[Object change listings]

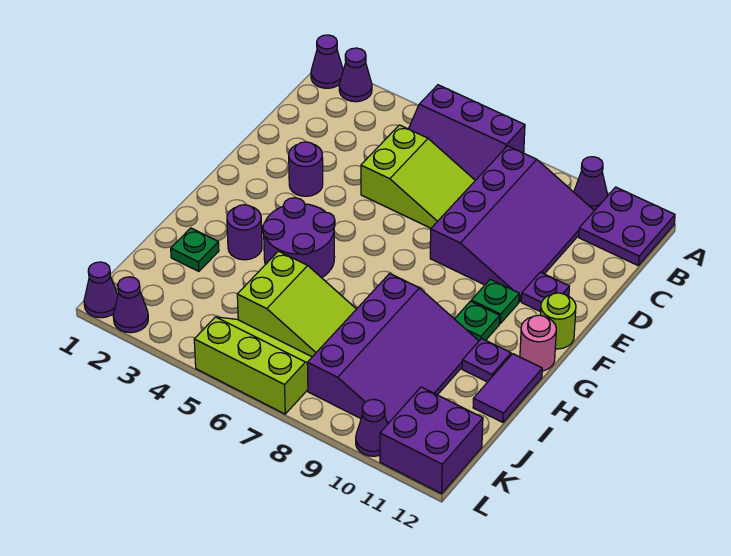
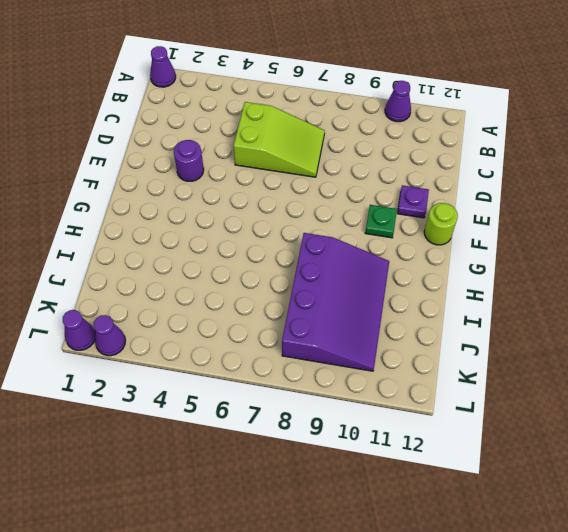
none -> purple cone A2 level 1
none -> purple slope A5:B7 level 1 top A
none -> purple plate A11:B12 level 1

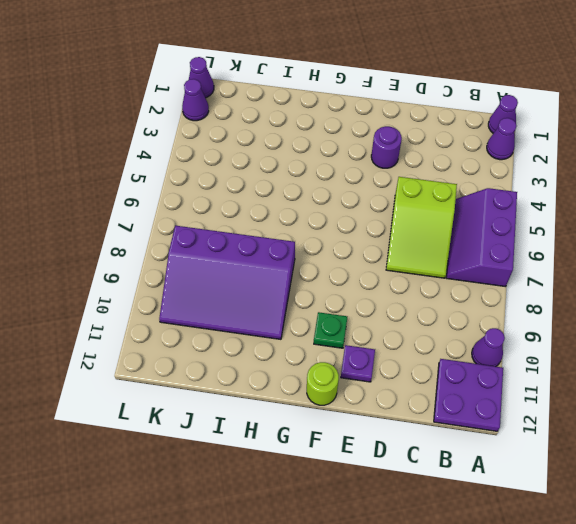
none -> purple slope B8:E10 level 1 top 8
none -> purple round brick G4:H5 level 1
none -> green plate G10 level 1

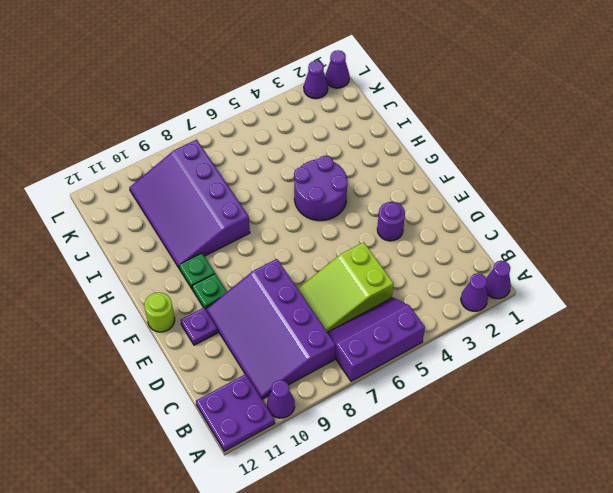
none -> pink round brick G12 level 1
none -> purple round brick H3 level 1
none -> purple plate H11 level 1

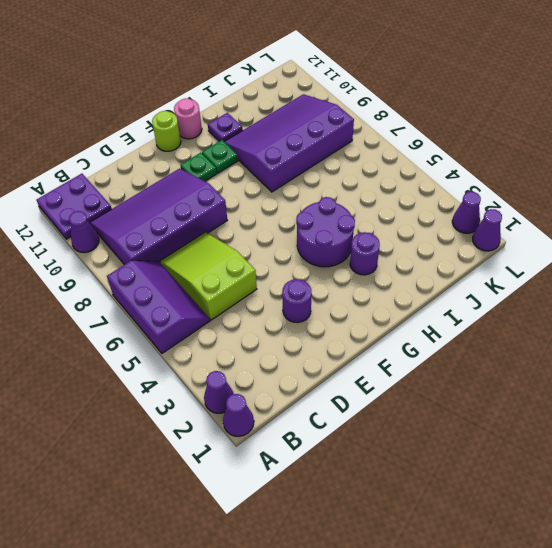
none -> purple plate E11 level 1
none -> purple tile H12:I12 level 1
none -> green plate I2 level 1

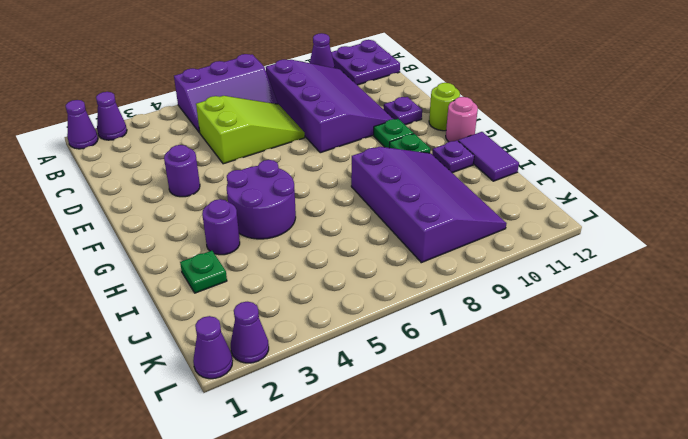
none -> lime slope I5:J7 level 1 top 5
none -> lime slope K5:L7 level 1 top L
none -> purple brick K11:L12 level 1

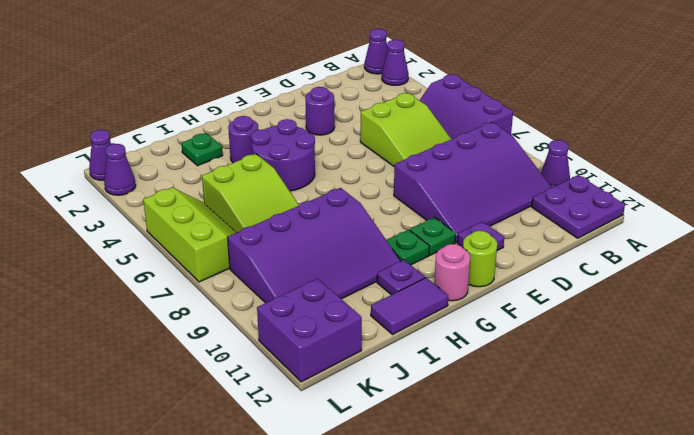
none -> purple cone L10 level 1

WHAT IS NEEDED:
Write out exactly the lines that run from the one containing "none -> purple round brick G4:H5 level 1" to the last line of the entries above, both ends kept, pictures left out.

ANSWER FOR THE TASK:
none -> purple round brick G4:H5 level 1
none -> green plate G10 level 1

none -> pink round brick G12 level 1
none -> purple round brick H3 level 1
none -> purple plate H11 level 1

none -> purple plate E11 level 1
none -> purple tile H12:I12 level 1
none -> green plate I2 level 1

none -> lime slope I5:J7 level 1 top 5
none -> lime slope K5:L7 level 1 top L
none -> purple brick K11:L12 level 1

none -> purple cone L10 level 1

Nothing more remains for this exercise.